Can you write out every one of these records as a numbered list, skipping any blank lines?

::::::::

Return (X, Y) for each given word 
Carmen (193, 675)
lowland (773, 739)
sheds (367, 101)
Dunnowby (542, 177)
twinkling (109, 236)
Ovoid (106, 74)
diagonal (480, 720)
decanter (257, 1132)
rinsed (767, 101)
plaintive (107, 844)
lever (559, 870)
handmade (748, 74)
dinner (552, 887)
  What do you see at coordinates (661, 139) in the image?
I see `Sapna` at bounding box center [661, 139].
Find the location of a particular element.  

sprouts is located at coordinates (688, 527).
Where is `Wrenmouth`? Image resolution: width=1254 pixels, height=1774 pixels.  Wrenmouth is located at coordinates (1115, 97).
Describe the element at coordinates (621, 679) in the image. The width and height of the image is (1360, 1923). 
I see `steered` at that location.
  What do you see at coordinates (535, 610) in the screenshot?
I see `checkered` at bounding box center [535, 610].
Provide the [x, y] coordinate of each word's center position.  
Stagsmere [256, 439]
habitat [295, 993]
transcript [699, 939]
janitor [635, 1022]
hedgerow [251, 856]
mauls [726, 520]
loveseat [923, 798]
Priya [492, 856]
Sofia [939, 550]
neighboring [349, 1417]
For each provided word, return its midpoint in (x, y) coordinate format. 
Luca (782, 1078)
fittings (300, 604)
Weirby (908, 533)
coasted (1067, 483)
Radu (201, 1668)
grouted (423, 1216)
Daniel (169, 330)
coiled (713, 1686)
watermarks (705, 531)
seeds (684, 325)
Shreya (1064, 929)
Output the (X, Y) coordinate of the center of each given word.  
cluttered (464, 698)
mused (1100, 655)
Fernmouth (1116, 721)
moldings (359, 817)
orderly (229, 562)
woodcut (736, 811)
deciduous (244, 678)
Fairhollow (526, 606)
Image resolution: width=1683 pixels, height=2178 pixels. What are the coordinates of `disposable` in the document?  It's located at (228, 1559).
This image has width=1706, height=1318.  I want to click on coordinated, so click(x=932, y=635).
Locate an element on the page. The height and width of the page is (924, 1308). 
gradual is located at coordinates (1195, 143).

::::::::

:: Final result ::
1. Return (X, Y) for each given word 
2. Carmen (193, 675)
3. lowland (773, 739)
4. sheds (367, 101)
5. Dunnowby (542, 177)
6. twinkling (109, 236)
7. Ovoid (106, 74)
8. diagonal (480, 720)
9. decanter (257, 1132)
10. rinsed (767, 101)
11. plaintive (107, 844)
12. lever (559, 870)
13. handmade (748, 74)
14. dinner (552, 887)
15.   What do you see at coordinates (661, 139) in the image?
16. I see `Sapna` at bounding box center [661, 139].
17. Find the location of a particular element.  
18. sprouts is located at coordinates (688, 527).
19. Where is `Wrenmouth`? Image resolution: width=1254 pixels, height=1774 pixels.  Wrenmouth is located at coordinates (1115, 97).
20. Describe the element at coordinates (621, 679) in the image. The width and height of the image is (1360, 1923). 
21. I see `steered` at that location.
22.   What do you see at coordinates (535, 610) in the screenshot?
23. I see `checkered` at bounding box center [535, 610].
24. Provide the [x, y] coordinate of each word's center position.  
25. Stagsmere [256, 439]
26. habitat [295, 993]
27. transcript [699, 939]
28. janitor [635, 1022]
29. hedgerow [251, 856]
30. mauls [726, 520]
31. loveseat [923, 798]
32. Priya [492, 856]
33. Sofia [939, 550]
34. neighboring [349, 1417]
35. For each provided word, return its midpoint in (x, y) coordinate format. 
36. Luca (782, 1078)
37. fittings (300, 604)
38. Weirby (908, 533)
39. coasted (1067, 483)
40. Radu (201, 1668)
41. grouted (423, 1216)
42. Daniel (169, 330)
43. coiled (713, 1686)
44. watermarks (705, 531)
45. seeds (684, 325)
46. Shreya (1064, 929)
47. Output the (X, Y) coordinate of the center of each given word.  
48. cluttered (464, 698)
49. mused (1100, 655)
50. Fernmouth (1116, 721)
51. moldings (359, 817)
52. orderly (229, 562)
53. woodcut (736, 811)
54. deciduous (244, 678)
55. Fairhollow (526, 606)
56. Image resolution: width=1683 pixels, height=2178 pixels. What are the coordinates of `disposable` in the document?  It's located at (228, 1559).
57. This image has width=1706, height=1318.  I want to click on coordinated, so click(x=932, y=635).
58. Locate an element on the page. The height and width of the page is (924, 1308). 
59. gradual is located at coordinates (1195, 143).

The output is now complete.